### Work task:
Nothing outside the stretch is wanted. Repeat exactly the lines of the listing below from the one that contains "(224, 393) = (682, 134): green" through the one that contains "(329, 185) = (523, 225): green", both ends included.

### Exercise material:
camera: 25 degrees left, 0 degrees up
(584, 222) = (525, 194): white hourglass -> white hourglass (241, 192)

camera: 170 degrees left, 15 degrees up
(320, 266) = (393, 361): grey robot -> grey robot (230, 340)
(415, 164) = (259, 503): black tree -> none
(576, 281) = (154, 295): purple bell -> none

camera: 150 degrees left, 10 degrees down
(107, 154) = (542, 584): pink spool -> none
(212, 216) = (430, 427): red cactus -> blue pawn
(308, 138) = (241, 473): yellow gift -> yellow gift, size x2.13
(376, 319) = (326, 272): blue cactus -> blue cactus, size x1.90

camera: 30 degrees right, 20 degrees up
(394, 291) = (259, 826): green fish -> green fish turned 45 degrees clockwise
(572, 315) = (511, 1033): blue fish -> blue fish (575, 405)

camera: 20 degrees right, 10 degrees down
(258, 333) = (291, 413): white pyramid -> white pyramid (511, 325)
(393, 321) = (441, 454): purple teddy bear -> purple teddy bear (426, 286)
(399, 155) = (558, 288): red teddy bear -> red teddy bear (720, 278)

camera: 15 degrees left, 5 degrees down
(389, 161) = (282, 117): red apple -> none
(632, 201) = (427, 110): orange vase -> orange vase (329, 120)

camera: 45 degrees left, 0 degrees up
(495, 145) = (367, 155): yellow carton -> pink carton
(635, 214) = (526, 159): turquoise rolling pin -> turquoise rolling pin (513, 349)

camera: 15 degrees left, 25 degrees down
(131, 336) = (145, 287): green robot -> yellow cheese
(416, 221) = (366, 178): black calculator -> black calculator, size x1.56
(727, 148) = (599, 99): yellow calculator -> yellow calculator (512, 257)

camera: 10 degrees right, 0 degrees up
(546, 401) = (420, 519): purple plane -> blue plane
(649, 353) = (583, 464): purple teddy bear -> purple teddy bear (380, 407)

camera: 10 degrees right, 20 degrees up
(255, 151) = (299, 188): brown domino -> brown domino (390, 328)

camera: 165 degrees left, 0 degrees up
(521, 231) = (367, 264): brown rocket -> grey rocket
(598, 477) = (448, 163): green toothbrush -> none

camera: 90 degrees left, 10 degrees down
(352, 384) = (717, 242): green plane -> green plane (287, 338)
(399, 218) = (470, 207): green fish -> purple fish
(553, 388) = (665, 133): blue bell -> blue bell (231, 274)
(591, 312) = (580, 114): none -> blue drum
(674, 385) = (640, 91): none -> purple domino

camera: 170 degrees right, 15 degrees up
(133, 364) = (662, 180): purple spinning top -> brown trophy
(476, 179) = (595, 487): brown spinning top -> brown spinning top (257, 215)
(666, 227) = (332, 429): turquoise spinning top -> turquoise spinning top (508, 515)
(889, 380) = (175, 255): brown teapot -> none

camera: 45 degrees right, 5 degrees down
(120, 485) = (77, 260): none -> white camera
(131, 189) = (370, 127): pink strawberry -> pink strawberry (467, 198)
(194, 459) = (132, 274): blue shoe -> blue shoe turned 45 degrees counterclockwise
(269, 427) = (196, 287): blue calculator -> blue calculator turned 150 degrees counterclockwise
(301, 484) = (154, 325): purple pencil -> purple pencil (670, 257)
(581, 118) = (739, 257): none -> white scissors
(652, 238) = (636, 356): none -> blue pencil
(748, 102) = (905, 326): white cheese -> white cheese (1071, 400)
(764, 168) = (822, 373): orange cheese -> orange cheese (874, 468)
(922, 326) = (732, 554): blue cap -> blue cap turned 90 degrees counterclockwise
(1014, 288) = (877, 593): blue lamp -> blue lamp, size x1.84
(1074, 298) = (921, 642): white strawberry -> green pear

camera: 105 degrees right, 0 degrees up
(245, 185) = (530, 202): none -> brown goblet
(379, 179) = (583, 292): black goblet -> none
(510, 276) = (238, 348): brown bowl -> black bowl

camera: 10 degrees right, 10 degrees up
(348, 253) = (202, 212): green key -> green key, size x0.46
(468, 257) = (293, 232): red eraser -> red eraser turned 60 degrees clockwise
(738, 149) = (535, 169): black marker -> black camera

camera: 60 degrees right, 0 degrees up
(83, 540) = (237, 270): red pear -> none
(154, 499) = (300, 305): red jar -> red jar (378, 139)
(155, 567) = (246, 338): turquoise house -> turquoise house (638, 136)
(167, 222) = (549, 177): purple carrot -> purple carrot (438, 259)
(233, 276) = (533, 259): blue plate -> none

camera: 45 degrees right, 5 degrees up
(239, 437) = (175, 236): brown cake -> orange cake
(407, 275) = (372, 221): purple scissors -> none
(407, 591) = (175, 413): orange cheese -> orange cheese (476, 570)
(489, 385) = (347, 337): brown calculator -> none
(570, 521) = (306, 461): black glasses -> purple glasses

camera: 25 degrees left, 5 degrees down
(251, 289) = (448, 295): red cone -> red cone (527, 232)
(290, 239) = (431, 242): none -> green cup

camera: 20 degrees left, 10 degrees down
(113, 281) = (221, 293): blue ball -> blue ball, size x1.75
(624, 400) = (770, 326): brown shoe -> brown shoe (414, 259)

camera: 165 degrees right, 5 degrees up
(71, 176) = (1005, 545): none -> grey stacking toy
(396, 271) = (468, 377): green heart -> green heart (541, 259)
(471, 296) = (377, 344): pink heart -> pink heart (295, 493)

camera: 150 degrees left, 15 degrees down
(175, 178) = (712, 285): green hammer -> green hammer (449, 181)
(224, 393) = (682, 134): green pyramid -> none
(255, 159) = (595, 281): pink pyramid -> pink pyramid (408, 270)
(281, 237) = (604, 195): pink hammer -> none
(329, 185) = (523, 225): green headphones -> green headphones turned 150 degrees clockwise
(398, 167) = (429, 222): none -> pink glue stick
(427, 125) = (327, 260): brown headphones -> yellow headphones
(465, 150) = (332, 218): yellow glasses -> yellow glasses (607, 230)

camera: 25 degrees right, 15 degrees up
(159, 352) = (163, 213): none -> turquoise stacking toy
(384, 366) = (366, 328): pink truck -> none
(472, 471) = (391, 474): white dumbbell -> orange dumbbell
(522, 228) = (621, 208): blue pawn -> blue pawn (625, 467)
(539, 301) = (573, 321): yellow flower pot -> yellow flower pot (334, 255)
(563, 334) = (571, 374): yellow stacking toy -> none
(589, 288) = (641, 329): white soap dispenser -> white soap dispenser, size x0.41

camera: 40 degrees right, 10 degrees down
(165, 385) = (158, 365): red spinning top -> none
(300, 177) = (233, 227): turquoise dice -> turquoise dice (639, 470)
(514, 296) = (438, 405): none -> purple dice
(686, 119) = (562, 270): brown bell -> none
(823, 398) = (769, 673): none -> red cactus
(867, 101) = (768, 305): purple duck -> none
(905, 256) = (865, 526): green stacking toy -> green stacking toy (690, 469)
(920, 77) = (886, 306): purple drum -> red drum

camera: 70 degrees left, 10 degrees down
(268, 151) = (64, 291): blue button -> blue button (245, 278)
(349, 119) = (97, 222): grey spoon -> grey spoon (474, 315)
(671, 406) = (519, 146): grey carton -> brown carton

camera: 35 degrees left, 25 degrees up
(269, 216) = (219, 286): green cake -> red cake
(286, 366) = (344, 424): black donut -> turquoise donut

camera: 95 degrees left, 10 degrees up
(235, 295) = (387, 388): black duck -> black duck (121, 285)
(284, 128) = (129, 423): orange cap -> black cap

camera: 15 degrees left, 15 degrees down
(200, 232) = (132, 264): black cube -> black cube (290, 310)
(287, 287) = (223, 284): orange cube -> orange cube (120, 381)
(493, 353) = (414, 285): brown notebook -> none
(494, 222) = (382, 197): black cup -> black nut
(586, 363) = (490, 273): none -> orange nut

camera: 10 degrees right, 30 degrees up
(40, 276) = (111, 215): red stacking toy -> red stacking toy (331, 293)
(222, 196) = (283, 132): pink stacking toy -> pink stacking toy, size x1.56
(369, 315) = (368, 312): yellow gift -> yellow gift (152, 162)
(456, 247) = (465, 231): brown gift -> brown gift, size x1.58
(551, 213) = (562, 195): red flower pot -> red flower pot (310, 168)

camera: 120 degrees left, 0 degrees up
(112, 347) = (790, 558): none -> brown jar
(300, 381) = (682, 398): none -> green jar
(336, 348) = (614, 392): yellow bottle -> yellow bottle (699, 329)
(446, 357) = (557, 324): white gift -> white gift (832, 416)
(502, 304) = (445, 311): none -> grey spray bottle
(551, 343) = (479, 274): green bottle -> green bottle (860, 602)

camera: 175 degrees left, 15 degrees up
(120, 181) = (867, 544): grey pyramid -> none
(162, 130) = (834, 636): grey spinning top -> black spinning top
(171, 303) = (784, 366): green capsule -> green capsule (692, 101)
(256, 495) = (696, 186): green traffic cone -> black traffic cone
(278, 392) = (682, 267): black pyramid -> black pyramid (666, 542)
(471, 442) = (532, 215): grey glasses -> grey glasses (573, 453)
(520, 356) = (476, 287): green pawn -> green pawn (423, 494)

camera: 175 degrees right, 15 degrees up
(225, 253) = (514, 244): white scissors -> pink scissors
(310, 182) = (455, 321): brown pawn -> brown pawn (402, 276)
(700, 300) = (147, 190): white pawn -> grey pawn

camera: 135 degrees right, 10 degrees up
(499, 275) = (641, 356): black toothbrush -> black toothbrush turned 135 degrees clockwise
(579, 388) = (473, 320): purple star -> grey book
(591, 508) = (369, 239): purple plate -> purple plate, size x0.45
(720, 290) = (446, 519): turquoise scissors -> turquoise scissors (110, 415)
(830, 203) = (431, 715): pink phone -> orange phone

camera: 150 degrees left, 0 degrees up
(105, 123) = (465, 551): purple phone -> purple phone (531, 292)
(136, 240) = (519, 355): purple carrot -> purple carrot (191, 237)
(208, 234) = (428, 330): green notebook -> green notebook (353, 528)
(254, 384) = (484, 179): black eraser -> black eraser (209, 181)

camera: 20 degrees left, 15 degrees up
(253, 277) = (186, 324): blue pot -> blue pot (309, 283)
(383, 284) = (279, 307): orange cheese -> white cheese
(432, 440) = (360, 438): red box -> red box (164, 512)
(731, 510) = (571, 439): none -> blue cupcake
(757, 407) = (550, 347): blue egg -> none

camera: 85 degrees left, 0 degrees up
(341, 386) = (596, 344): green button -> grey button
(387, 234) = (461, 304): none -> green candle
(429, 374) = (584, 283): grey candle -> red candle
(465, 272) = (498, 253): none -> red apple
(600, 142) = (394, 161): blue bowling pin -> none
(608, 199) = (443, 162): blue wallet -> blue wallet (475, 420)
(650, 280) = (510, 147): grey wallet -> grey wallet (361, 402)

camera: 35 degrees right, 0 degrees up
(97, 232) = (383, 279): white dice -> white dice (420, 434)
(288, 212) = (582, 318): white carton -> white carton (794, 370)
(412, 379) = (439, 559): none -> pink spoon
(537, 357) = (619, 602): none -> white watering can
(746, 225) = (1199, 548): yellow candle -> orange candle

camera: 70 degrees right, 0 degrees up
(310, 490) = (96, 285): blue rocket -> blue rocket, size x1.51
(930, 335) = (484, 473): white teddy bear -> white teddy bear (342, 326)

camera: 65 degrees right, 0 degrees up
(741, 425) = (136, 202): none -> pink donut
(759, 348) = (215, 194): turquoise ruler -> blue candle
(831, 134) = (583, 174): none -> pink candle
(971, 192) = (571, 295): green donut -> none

### Response:
(224, 393) = (682, 134): green pyramid -> none
(255, 159) = (595, 281): pink pyramid -> pink pyramid (408, 270)
(281, 237) = (604, 195): pink hammer -> none
(329, 185) = (523, 225): green headphones -> green headphones turned 150 degrees clockwise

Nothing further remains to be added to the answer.